# What is asked
Turn the lines from the start through the line containing "granddaughter [486, 705]" into a JSON list of strings, one string per line, leaving out blank lines.

⁂

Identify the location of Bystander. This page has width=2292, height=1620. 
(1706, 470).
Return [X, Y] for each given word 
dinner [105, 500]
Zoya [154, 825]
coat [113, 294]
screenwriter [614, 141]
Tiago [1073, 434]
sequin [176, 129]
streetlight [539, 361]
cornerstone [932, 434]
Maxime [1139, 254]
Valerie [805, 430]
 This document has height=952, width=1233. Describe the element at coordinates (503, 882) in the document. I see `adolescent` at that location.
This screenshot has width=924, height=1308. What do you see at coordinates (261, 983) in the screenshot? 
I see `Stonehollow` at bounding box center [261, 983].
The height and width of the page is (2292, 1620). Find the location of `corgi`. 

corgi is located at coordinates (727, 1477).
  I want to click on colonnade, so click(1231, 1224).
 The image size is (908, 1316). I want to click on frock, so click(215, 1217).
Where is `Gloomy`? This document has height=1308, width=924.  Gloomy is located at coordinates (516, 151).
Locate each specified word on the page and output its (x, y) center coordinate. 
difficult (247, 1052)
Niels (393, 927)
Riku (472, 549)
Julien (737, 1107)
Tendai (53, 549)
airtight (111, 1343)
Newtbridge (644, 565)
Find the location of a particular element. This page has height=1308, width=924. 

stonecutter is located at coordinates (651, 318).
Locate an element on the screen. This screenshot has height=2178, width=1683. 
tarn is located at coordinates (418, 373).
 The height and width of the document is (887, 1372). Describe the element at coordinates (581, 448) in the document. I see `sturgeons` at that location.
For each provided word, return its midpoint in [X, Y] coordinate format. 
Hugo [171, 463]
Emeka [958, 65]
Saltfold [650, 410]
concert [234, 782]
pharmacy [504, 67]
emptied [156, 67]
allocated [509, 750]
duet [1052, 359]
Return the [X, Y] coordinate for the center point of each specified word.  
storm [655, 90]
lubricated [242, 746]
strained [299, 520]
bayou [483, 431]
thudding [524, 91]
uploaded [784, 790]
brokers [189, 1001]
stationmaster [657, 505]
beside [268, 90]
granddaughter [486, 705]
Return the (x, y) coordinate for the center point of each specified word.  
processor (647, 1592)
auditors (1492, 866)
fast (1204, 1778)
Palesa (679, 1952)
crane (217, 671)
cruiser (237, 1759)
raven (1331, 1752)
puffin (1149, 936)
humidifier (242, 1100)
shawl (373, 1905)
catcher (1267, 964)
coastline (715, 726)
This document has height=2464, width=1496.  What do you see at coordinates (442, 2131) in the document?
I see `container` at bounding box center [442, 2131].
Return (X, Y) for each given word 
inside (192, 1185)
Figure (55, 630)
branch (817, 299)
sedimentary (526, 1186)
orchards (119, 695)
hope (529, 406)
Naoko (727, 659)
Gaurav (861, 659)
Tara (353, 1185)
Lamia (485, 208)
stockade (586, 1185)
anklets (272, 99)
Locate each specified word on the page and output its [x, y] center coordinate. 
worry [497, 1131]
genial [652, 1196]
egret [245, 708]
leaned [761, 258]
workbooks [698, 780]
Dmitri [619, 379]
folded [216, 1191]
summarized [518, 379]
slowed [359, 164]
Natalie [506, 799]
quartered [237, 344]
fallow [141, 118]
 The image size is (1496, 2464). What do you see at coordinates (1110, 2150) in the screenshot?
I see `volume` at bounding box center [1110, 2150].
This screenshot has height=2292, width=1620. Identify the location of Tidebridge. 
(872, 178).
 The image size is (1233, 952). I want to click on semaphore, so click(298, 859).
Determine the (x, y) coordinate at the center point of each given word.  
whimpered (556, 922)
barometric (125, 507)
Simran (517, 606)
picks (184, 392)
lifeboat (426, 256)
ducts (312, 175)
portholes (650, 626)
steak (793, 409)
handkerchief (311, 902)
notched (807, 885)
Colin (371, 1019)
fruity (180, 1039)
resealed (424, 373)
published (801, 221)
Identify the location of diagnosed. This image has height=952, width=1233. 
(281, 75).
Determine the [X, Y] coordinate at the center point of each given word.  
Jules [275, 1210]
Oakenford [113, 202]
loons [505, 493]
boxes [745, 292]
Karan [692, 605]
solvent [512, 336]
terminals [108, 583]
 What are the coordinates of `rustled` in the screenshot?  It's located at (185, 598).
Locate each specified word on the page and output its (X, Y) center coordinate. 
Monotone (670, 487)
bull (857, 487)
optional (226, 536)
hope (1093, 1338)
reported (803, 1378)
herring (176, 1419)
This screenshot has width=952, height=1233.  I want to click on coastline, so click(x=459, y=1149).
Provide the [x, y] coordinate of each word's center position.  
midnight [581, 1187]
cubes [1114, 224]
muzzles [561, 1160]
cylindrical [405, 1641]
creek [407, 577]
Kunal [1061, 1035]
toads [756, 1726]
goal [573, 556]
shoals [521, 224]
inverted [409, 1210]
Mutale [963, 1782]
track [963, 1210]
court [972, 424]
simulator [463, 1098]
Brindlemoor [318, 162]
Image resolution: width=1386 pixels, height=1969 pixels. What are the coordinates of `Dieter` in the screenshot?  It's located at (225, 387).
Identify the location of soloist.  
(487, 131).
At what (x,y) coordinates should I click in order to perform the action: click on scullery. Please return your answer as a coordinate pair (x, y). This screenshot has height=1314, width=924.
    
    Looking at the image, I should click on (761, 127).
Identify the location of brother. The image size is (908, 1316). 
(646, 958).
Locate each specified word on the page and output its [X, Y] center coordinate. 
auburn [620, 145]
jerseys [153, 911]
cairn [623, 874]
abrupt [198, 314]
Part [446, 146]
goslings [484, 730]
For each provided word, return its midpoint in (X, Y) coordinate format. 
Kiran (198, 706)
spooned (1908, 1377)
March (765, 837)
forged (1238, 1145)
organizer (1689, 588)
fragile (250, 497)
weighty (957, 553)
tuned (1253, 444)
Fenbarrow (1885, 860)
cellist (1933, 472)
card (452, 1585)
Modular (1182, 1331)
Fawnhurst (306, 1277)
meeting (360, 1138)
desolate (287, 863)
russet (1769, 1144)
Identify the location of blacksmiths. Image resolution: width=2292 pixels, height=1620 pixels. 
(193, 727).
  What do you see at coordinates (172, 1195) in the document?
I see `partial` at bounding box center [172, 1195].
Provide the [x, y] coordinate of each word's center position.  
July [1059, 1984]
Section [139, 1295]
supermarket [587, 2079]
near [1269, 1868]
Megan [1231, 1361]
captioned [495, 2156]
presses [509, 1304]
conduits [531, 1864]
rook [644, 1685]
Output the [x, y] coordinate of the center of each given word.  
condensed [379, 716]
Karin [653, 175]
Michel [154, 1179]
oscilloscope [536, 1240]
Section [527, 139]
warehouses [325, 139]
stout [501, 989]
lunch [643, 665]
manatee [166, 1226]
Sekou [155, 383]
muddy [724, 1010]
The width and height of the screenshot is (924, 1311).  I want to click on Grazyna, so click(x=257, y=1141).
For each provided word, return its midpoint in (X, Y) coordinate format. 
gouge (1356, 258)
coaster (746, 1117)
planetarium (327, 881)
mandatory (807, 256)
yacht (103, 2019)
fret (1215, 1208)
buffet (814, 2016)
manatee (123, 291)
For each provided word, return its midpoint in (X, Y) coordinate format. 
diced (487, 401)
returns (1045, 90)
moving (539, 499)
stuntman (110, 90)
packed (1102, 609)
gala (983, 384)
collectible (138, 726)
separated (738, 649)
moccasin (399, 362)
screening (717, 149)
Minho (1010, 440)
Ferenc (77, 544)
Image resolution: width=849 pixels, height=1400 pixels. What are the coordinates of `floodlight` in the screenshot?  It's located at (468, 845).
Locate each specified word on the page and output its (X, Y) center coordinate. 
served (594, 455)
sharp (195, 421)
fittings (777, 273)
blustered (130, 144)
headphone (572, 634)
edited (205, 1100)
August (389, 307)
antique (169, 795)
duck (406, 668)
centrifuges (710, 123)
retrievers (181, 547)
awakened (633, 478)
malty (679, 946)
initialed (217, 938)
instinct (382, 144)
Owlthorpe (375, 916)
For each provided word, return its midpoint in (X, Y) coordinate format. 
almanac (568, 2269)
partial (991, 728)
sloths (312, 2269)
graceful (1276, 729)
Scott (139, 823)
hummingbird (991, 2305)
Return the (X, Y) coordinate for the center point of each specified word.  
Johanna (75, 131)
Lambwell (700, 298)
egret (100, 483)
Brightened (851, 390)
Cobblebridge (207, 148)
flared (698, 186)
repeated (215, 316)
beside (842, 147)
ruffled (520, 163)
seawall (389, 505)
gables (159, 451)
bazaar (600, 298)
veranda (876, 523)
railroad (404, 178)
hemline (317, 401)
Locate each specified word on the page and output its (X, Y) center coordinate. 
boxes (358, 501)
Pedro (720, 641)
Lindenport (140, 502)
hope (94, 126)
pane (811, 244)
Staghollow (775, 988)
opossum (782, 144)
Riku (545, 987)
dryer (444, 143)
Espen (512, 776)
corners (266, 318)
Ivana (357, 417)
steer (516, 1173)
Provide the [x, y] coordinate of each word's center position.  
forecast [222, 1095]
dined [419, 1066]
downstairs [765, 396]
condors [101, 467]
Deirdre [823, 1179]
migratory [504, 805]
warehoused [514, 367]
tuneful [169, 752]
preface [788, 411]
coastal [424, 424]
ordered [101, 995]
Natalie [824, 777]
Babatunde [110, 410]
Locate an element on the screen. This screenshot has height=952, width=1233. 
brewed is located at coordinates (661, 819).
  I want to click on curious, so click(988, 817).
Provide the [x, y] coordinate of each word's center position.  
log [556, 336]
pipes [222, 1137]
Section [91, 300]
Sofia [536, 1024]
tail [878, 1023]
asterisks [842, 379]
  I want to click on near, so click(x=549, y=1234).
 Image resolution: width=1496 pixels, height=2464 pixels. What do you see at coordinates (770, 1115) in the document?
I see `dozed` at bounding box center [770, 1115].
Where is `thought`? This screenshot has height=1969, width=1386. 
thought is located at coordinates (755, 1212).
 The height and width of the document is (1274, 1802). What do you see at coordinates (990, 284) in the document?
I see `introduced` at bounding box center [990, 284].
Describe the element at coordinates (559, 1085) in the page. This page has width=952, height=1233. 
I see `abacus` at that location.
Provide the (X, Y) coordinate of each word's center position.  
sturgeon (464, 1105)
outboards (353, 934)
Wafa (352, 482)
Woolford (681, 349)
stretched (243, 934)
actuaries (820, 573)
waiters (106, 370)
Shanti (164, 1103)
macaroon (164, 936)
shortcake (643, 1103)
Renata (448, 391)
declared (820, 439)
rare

⁂

# Solution to this exercise
[
  "Identify the location of Bystander. This page has width=2292, height=1620. ",
  "(1706, 470).",
  "Return [X, Y] for each given word ",
  "dinner [105, 500]",
  "Zoya [154, 825]",
  "coat [113, 294]",
  "screenwriter [614, 141]",
  "Tiago [1073, 434]",
  "sequin [176, 129]",
  "streetlight [539, 361]",
  "cornerstone [932, 434]",
  "Maxime [1139, 254]",
  "Valerie [805, 430]",
  " This document has height=952, width=1233. Describe the element at coordinates (503, 882) in the document. I see `adolescent` at that location.",
  "This screenshot has width=924, height=1308. What do you see at coordinates (261, 983) in the screenshot? ",
  "I see `Stonehollow` at bounding box center [261, 983].",
  "The height and width of the page is (2292, 1620). Find the location of `corgi`. ",
  "corgi is located at coordinates (727, 1477).",
  "  I want to click on colonnade, so click(1231, 1224).",
  " The image size is (908, 1316). I want to click on frock, so click(215, 1217).",
  "Where is `Gloomy`? This document has height=1308, width=924.  Gloomy is located at coordinates (516, 151).",
  "Locate each specified word on the page and output its (x, y) center coordinate. ",
  "difficult (247, 1052)",
  "Niels (393, 927)",
  "Riku (472, 549)",
  "Julien (737, 1107)",
  "Tendai (53, 549)",
  "airtight (111, 1343)",
  "Newtbridge (644, 565)",
  "Find the location of a particular element. This page has height=1308, width=924. ",
  "stonecutter is located at coordinates (651, 318).",
  "Locate an element on the screen. This screenshot has height=2178, width=1683. ",
  "tarn is located at coordinates (418, 373).",
  " The height and width of the document is (887, 1372). Describe the element at coordinates (581, 448) in the document. I see `sturgeons` at that location.",
  "For each provided word, return its midpoint in [X, Y] coordinate format. ",
  "Hugo [171, 463]",
  "Emeka [958, 65]",
  "Saltfold [650, 410]",
  "concert [234, 782]",
  "pharmacy [504, 67]",
  "emptied [156, 67]",
  "allocated [509, 750]",
  "duet [1052, 359]",
  "Return the [X, Y] coordinate for the center point of each specified word.  ",
  "storm [655, 90]",
  "lubricated [242, 746]",
  "strained [299, 520]",
  "bayou [483, 431]",
  "thudding [524, 91]",
  "uploaded [784, 790]",
  "brokers [189, 1001]",
  "stationmaster [657, 505]",
  "beside [268, 90]",
  "granddaughter [486, 705]"
]